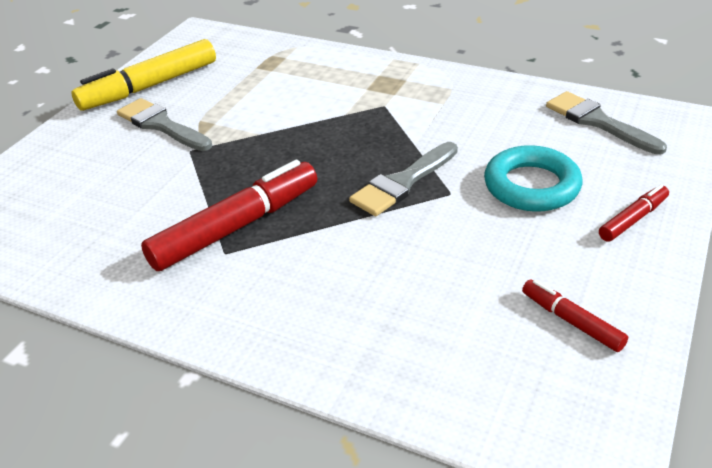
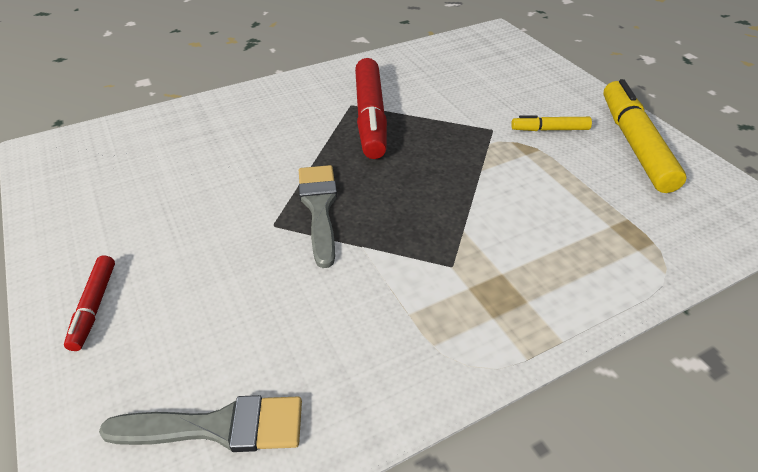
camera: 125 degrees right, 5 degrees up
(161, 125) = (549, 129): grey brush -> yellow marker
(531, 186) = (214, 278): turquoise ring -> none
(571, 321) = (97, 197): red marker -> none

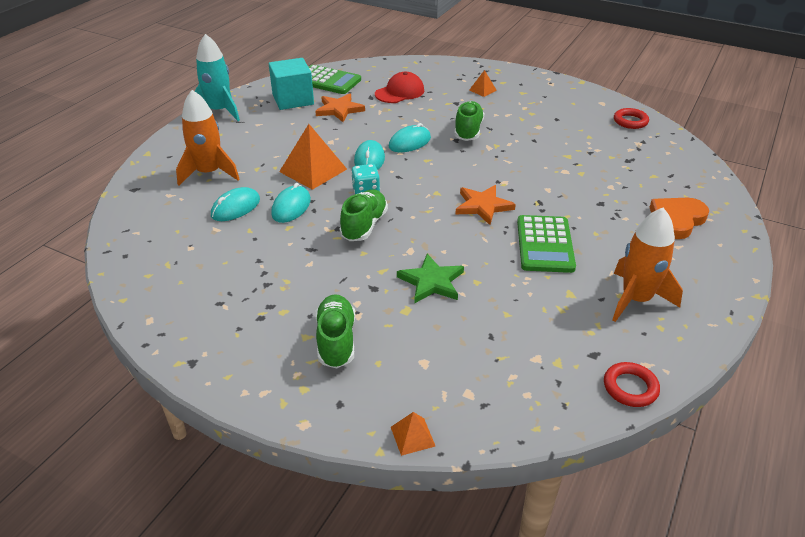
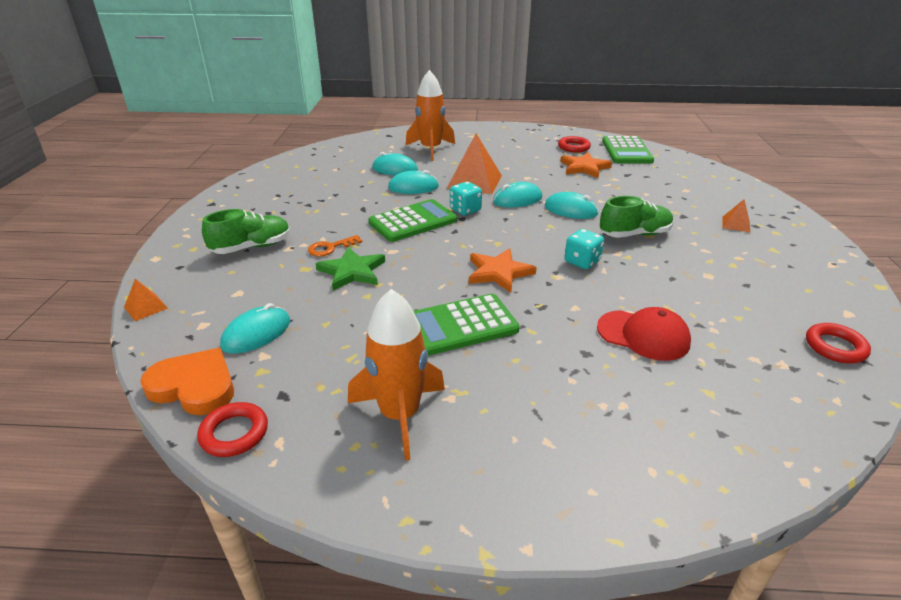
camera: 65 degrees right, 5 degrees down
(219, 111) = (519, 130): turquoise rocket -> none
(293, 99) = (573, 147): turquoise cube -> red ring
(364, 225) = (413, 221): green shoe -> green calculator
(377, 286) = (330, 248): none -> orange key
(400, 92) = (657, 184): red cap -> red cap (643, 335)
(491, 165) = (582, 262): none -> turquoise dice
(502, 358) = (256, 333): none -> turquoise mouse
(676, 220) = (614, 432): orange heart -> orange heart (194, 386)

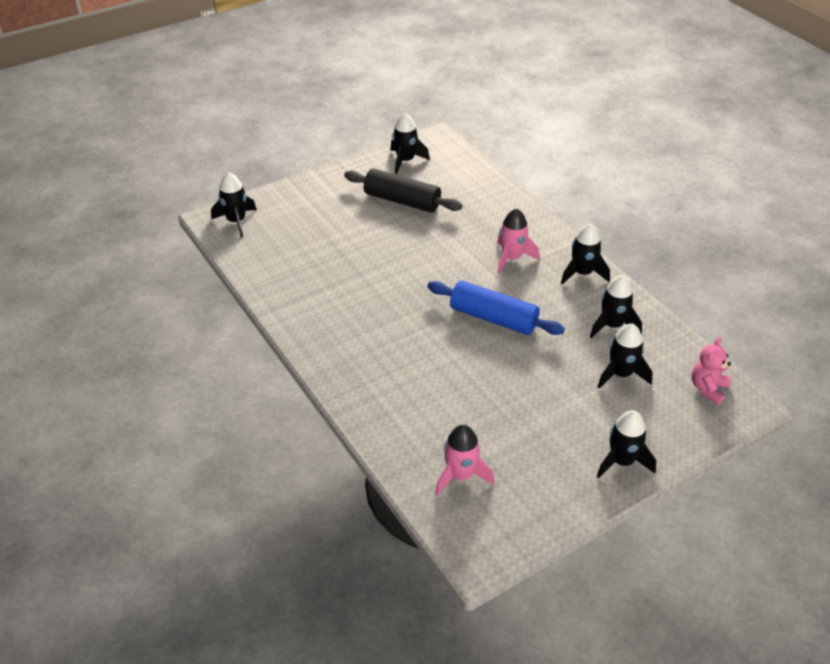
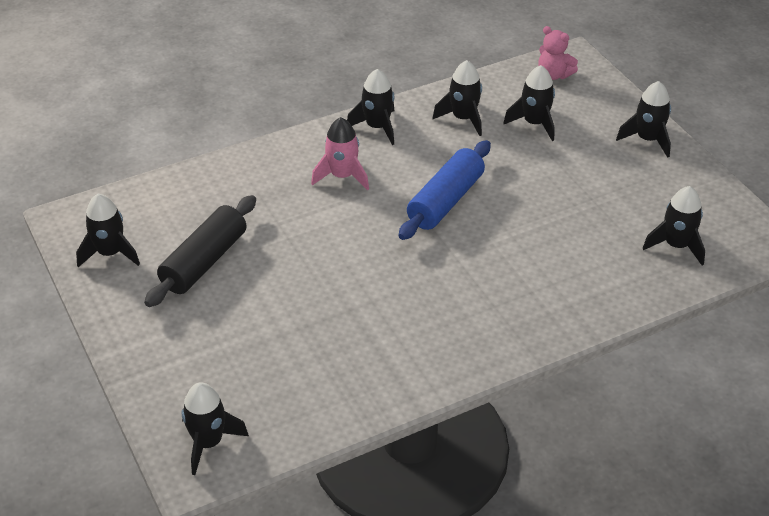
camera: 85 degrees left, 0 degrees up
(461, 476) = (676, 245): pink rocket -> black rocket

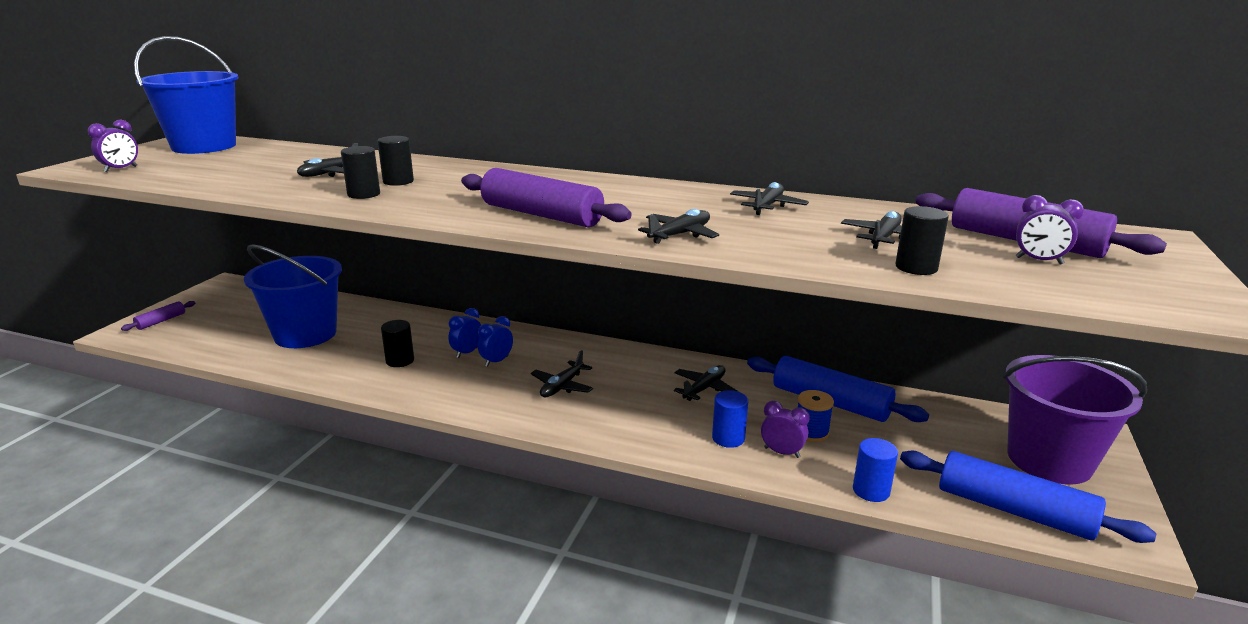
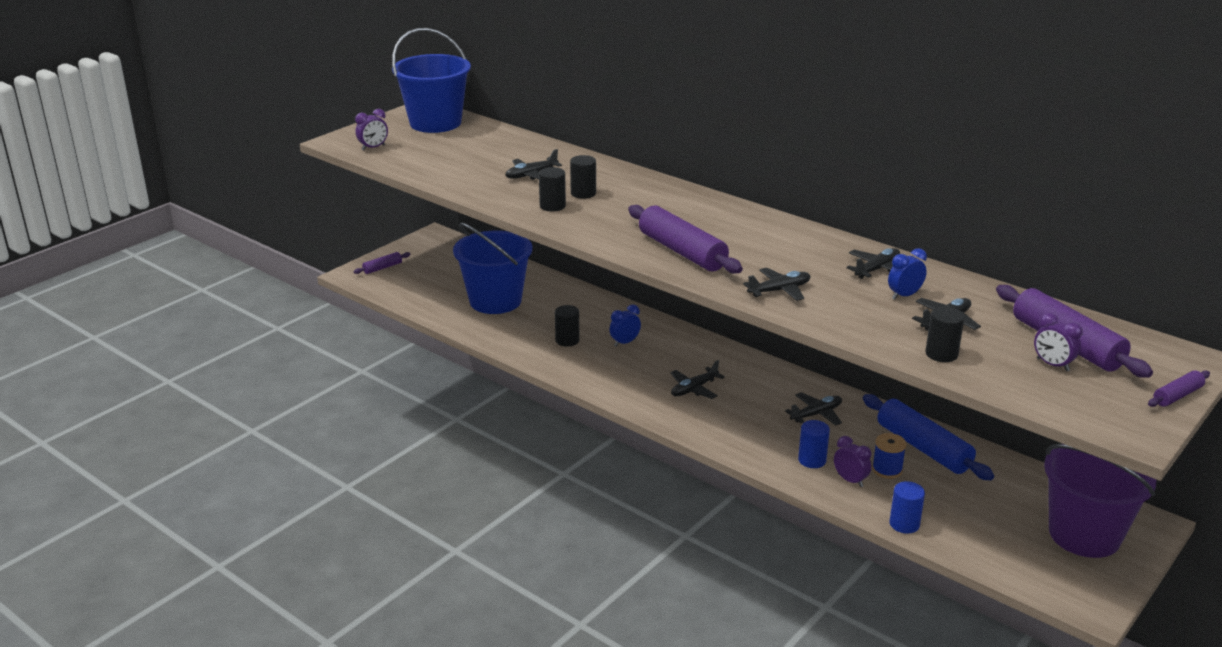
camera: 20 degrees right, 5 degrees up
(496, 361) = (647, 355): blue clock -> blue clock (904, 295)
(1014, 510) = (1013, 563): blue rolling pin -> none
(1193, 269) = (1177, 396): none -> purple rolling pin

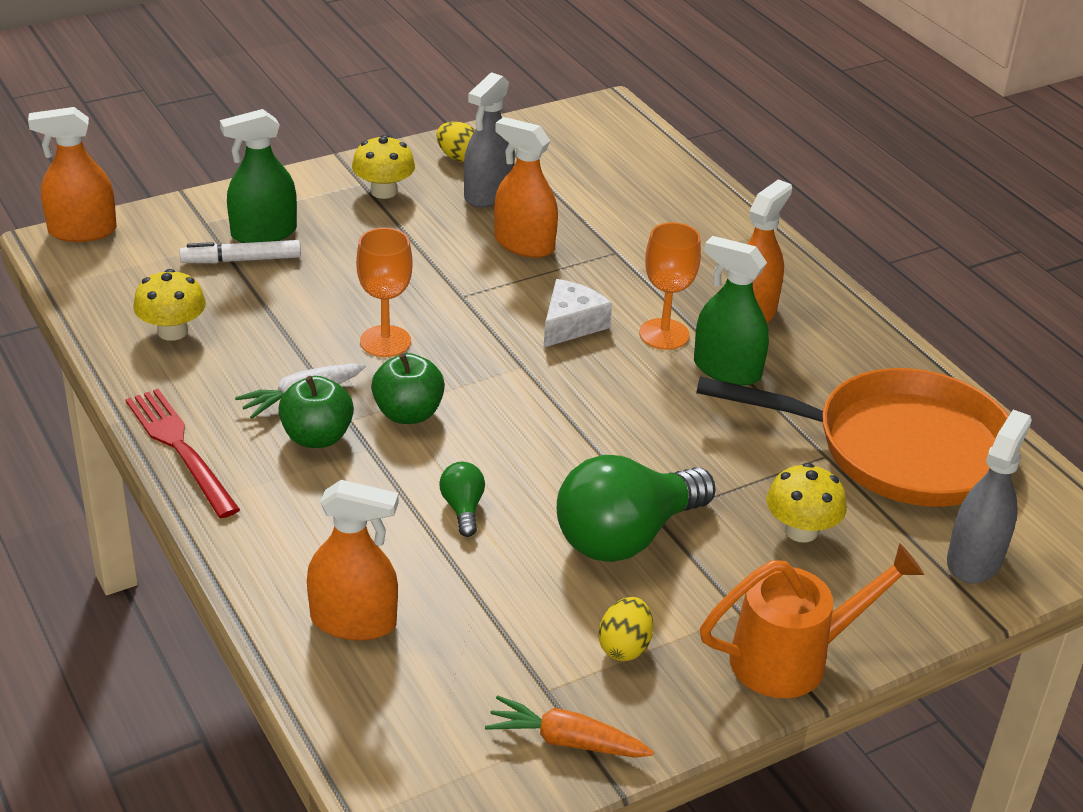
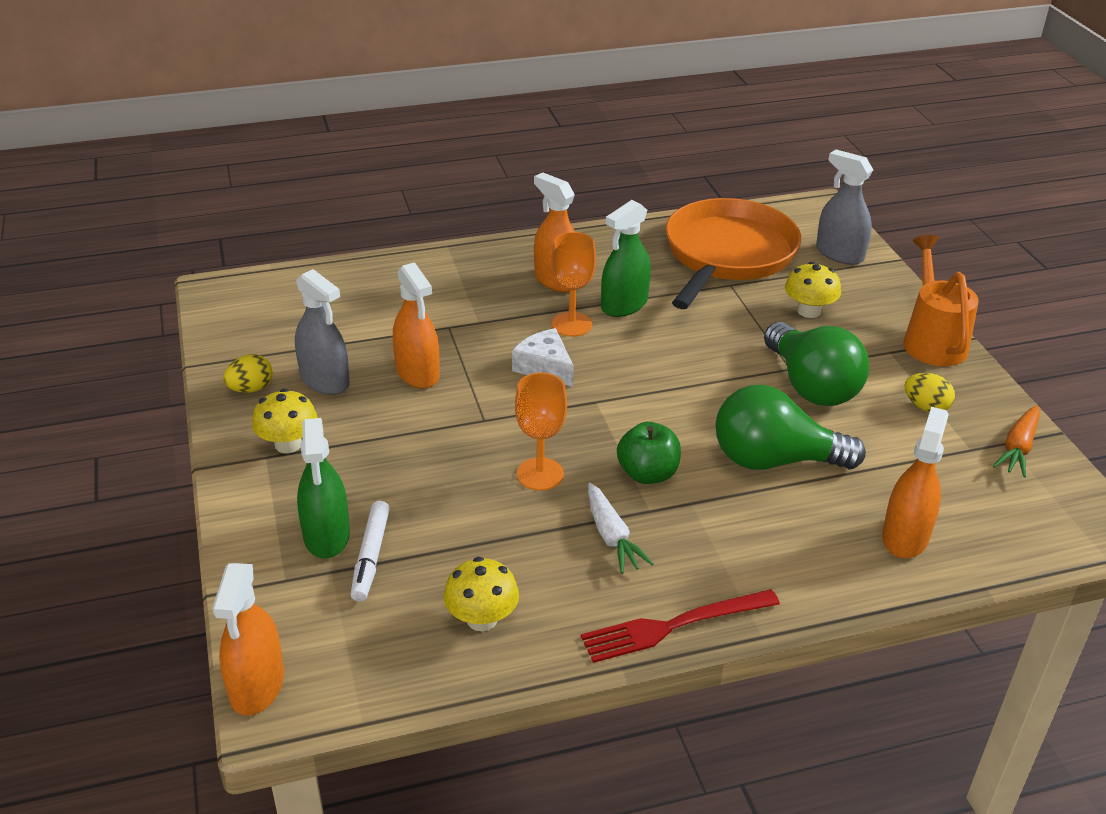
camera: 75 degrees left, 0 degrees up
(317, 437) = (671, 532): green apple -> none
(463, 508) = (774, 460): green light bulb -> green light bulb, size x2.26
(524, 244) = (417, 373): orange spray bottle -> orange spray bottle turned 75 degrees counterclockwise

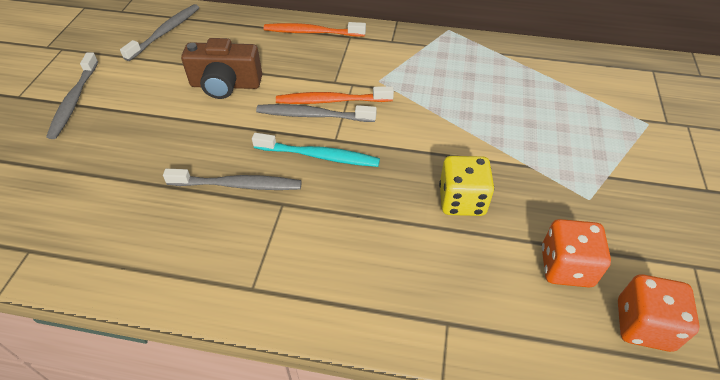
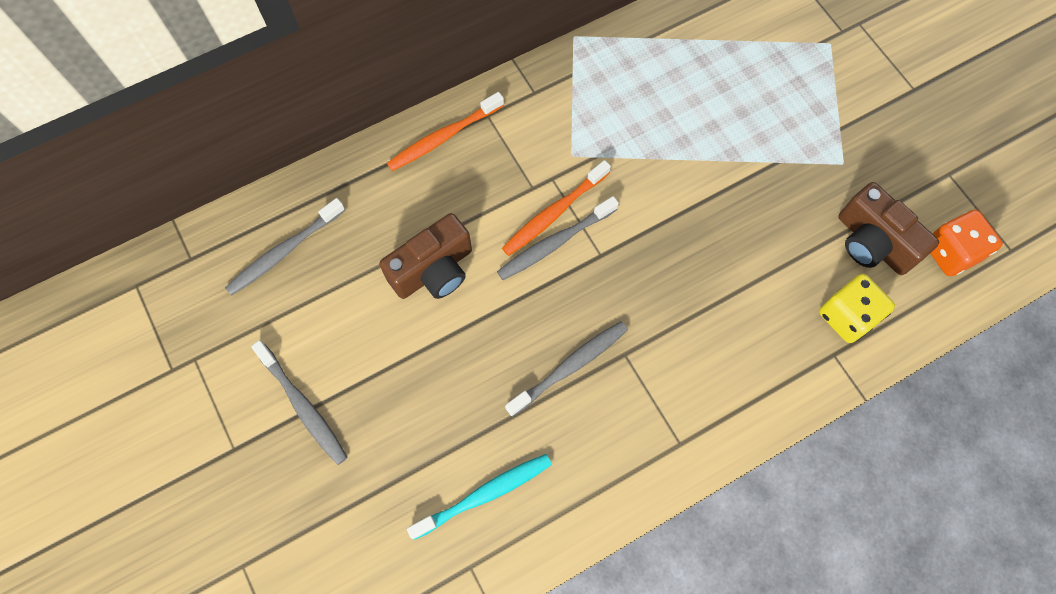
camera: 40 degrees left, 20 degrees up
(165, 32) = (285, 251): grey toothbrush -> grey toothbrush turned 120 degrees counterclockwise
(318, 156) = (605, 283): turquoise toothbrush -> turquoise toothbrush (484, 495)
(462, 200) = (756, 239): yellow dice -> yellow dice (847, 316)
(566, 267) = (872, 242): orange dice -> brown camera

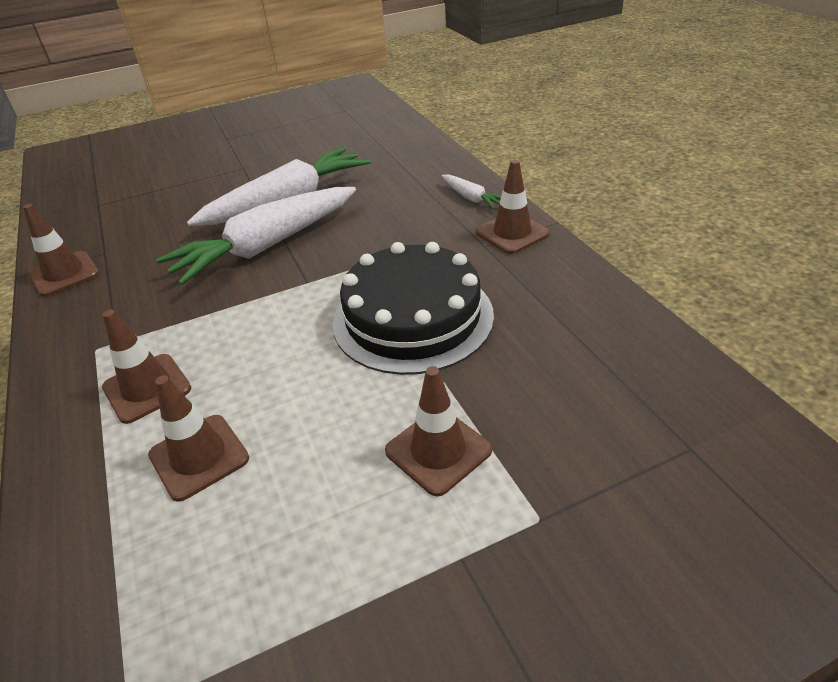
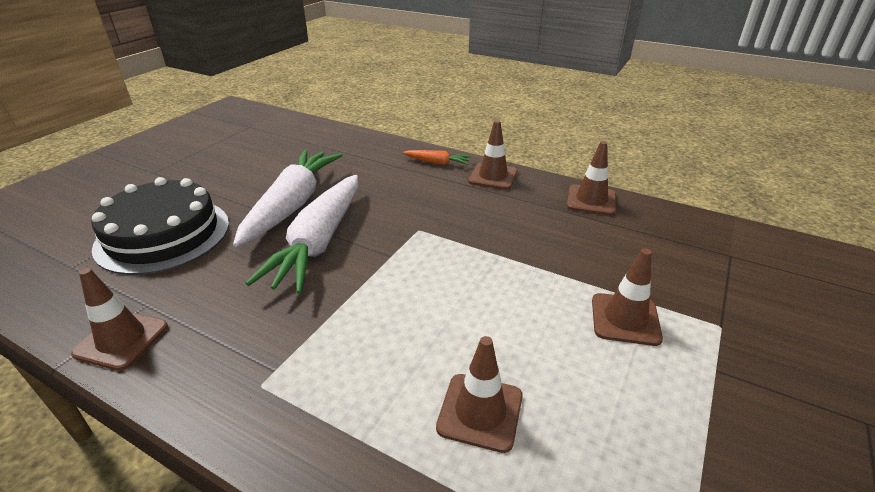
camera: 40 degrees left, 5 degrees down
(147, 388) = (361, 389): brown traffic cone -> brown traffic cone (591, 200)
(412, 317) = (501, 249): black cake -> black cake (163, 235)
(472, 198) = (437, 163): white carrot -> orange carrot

- - -

Set down the full listing above with its wording unchanged. Leave out its images.

* FINISHED TASK:
camera: 125 degrees right, 5 degrees up
(161, 125) = (549, 129): grey brush -> yellow marker
(531, 186) = (214, 278): turquoise ring -> none
(571, 321) = (97, 197): red marker -> none

camera: 65 degrees right, 5 degrees down
(219, 111) = (519, 130): turquoise rocket -> none
(293, 99) = (573, 147): turquoise cube -> red ring
(364, 225) = (413, 221): green shoe -> green calculator
(377, 286) = (330, 248): none -> orange key
(400, 92) = (657, 184): red cap -> red cap (643, 335)
(491, 165) = (582, 262): none -> turquoise dice
(502, 358) = (256, 333): none -> turquoise mouse
(676, 220) = (614, 432): orange heart -> orange heart (194, 386)

camera: 85 degrees left, 0 degrees up
(461, 476) = (676, 245): pink rocket -> black rocket

camera: 20 degrees right, 5 degrees up
(496, 361) = (647, 355): blue clock -> blue clock (904, 295)
(1014, 510) = (1013, 563): blue rolling pin -> none
(1193, 269) = (1177, 396): none -> purple rolling pin

camera: 75 degrees left, 0 degrees up
(317, 437) = (671, 532): green apple -> none
(463, 508) = (774, 460): green light bulb -> green light bulb, size x2.26
(524, 244) = (417, 373): orange spray bottle -> orange spray bottle turned 75 degrees counterclockwise

camera: 40 degrees left, 20 degrees up
(165, 32) = (285, 251): grey toothbrush -> grey toothbrush turned 120 degrees counterclockwise
(318, 156) = (605, 283): turquoise toothbrush -> turquoise toothbrush (484, 495)
(462, 200) = (756, 239): yellow dice -> yellow dice (847, 316)
(566, 267) = (872, 242): orange dice -> brown camera

camera: 40 degrees left, 5 degrees down
(147, 388) = (361, 389): brown traffic cone -> brown traffic cone (591, 200)
(412, 317) = (501, 249): black cake -> black cake (163, 235)
(472, 198) = (437, 163): white carrot -> orange carrot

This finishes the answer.